MATERIAL FOR THIS TASK: Begin

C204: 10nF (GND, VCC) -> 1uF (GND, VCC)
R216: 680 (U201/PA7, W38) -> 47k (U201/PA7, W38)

MATERIAL FOR THIS TASK: End
MATERIAL FOR THIS TASK: Begin

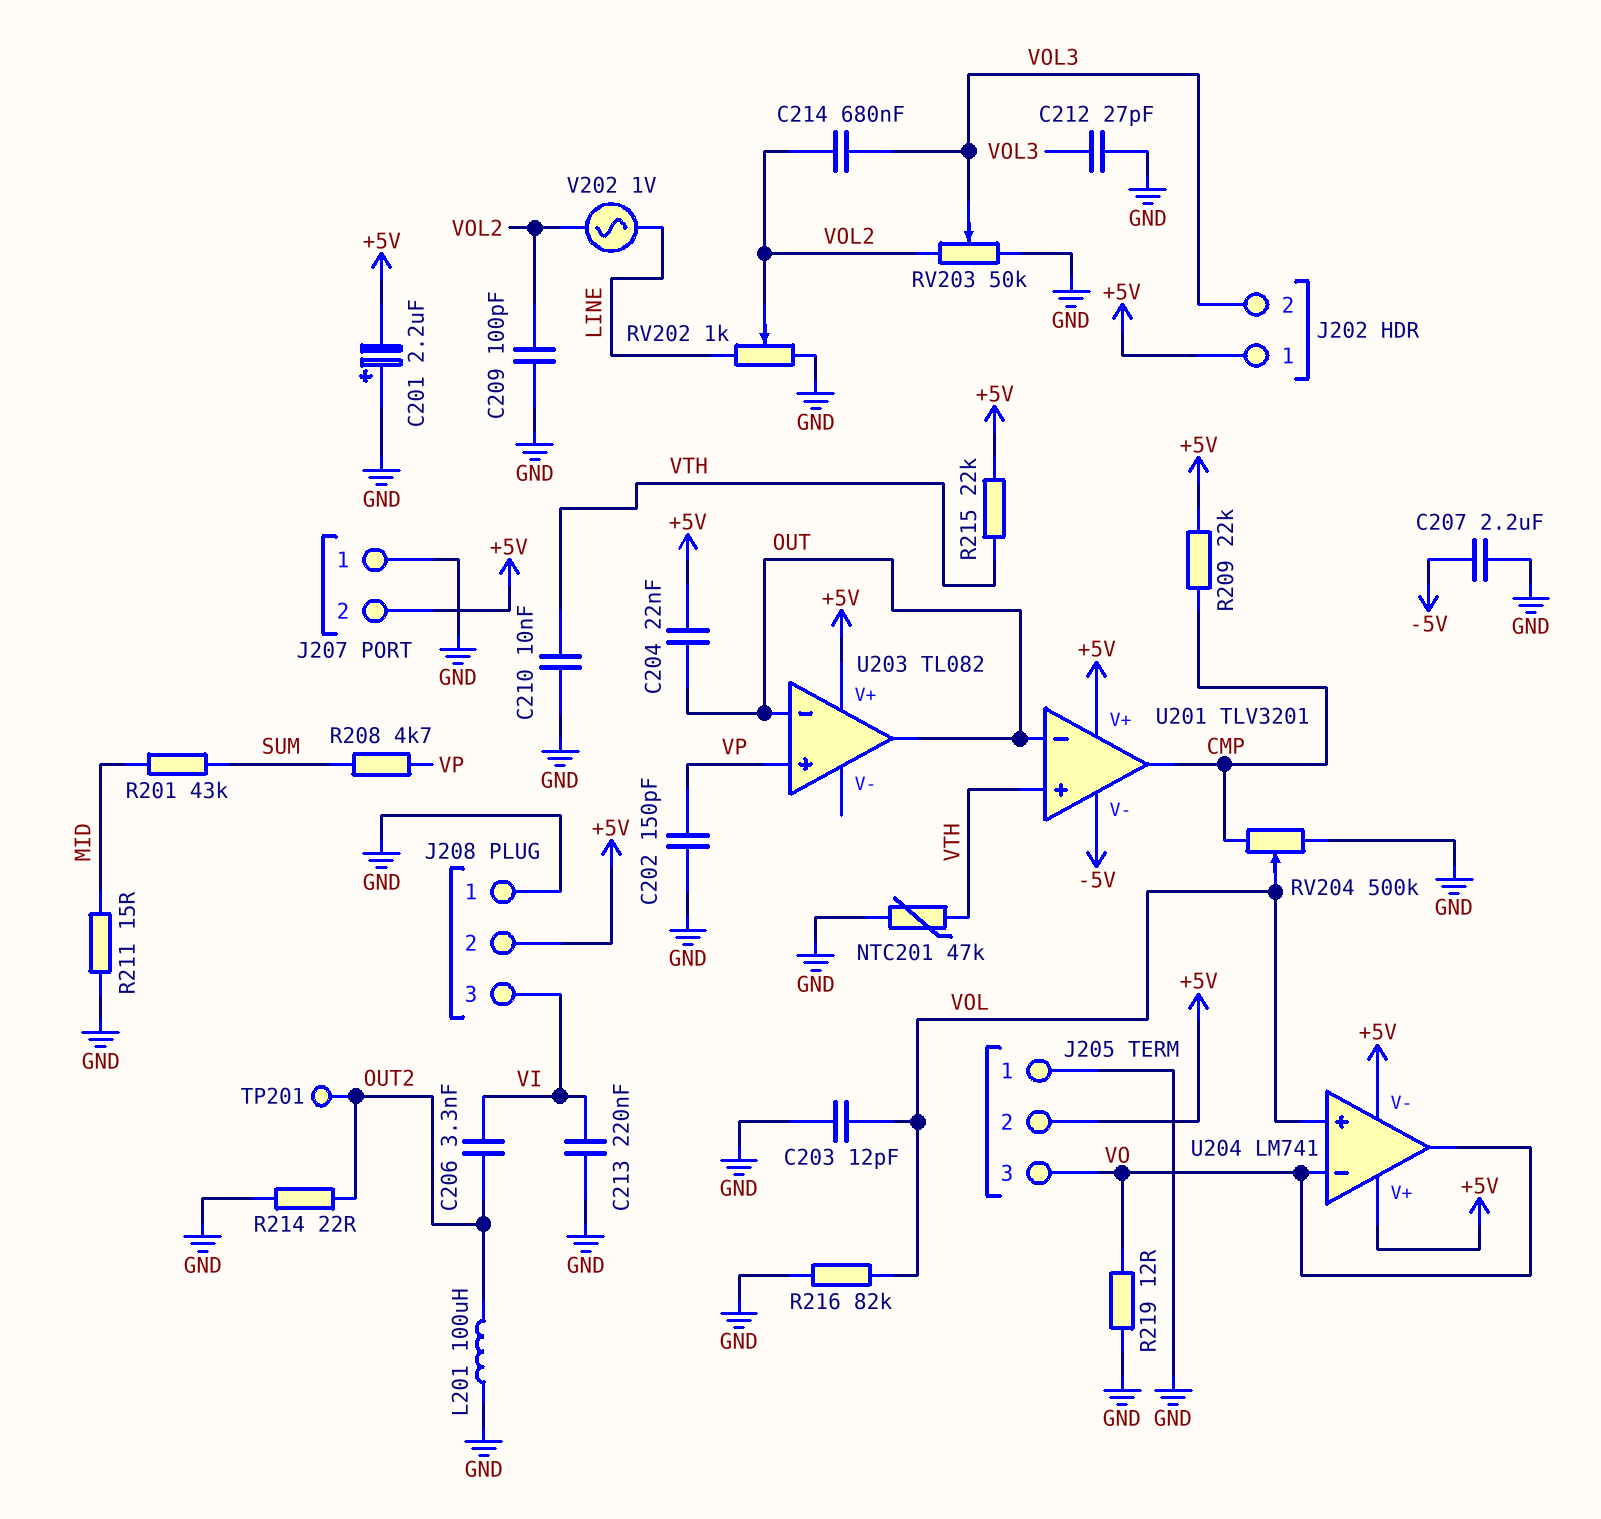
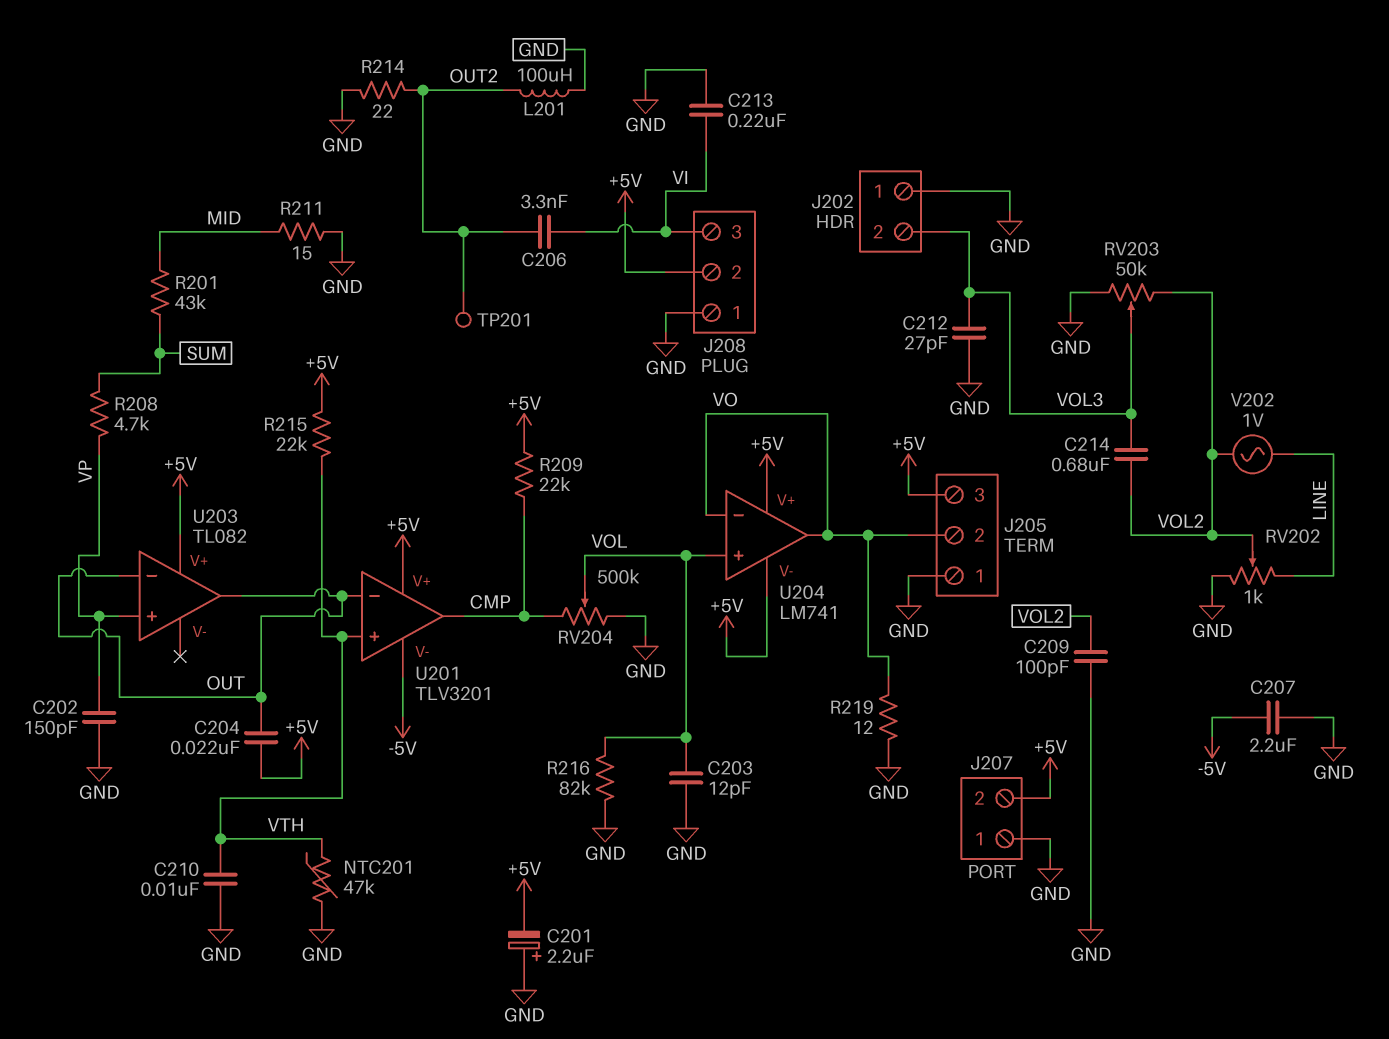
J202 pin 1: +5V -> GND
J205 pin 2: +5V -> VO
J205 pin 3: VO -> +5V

MATERIAL FOR THIS TASK: End
MATERIAL FOR THIS TASK: Begin

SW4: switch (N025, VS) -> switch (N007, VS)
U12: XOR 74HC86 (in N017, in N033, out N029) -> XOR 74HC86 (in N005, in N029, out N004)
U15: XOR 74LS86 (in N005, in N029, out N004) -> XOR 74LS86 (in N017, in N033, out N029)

MATERIAL FOR THIS TASK: End

Within the material above, transcribe exactly the lines that run from the line holding "C204: 10nF (GND, VCC) -> 1uF (GND, VCC)" through the line holding "R216: 680 (U201/PA7, W38)".

### ANSWER TO THIS TASK
C204: 10nF (GND, VCC) -> 1uF (GND, VCC)
R216: 680 (U201/PA7, W38) -> 47k (U201/PA7, W38)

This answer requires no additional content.